- [THE PROBLEM]
For each line below that holds "star", return the line as it stands.

### DATA PROVIDED ###

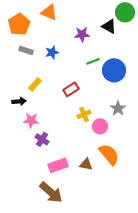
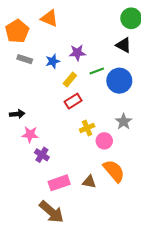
black triangle: (109, 26) -> (124, 45), moved
purple star: (82, 34) -> (77, 53), moved
yellow rectangle: (35, 84) -> (70, 80), moved

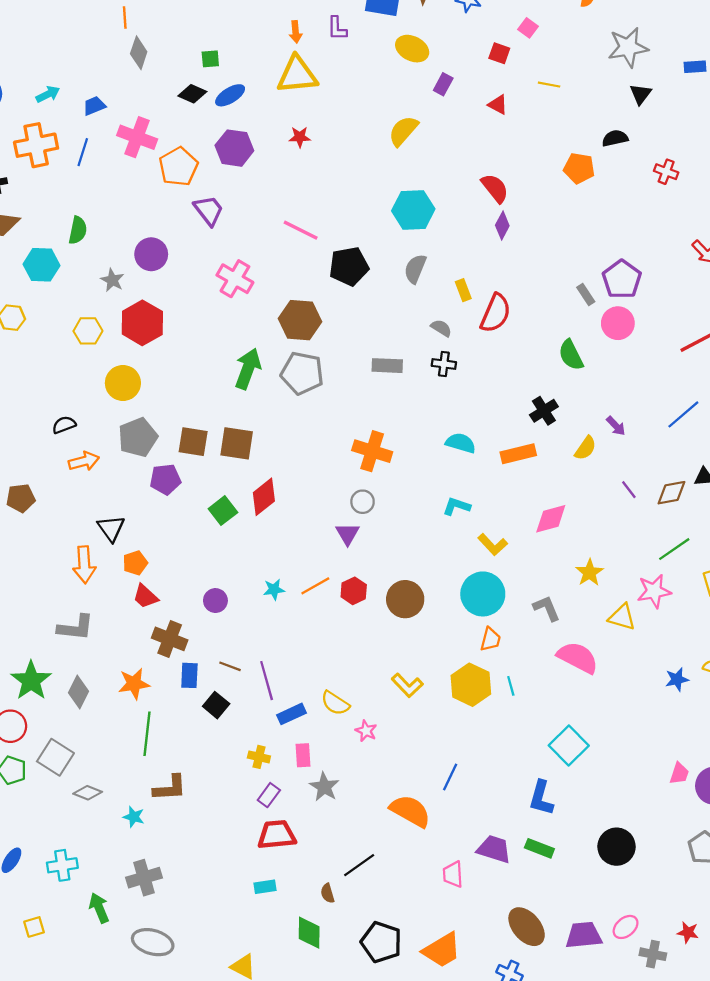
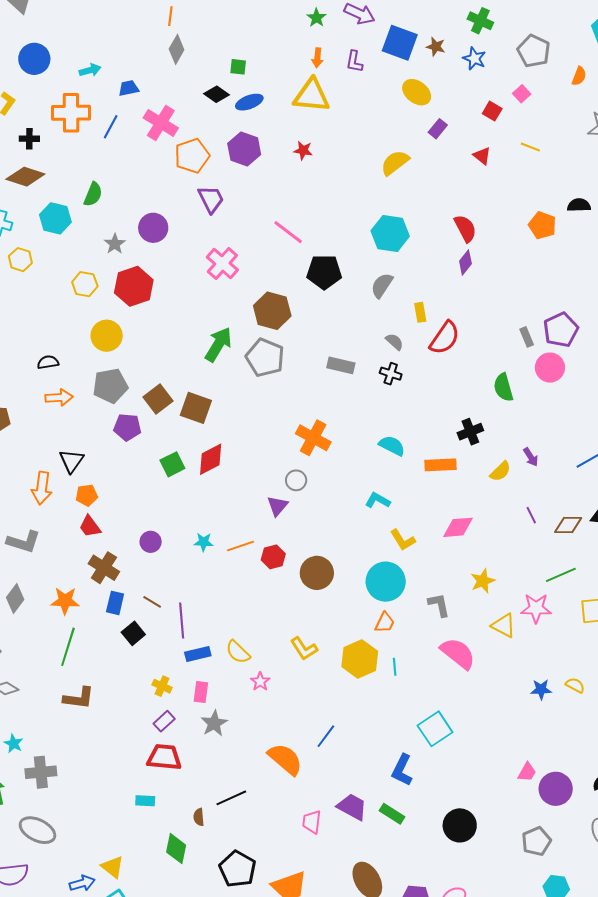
brown square: (193, 442) -> (158, 399), turned 32
cyan star: (134, 817) -> (14, 744), moved

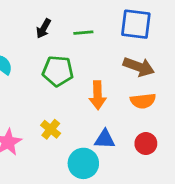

###

- [COMPLETED EXERCISE]
purple star: (82, 34) -> (77, 53), moved
cyan star: (134, 817) -> (14, 744), moved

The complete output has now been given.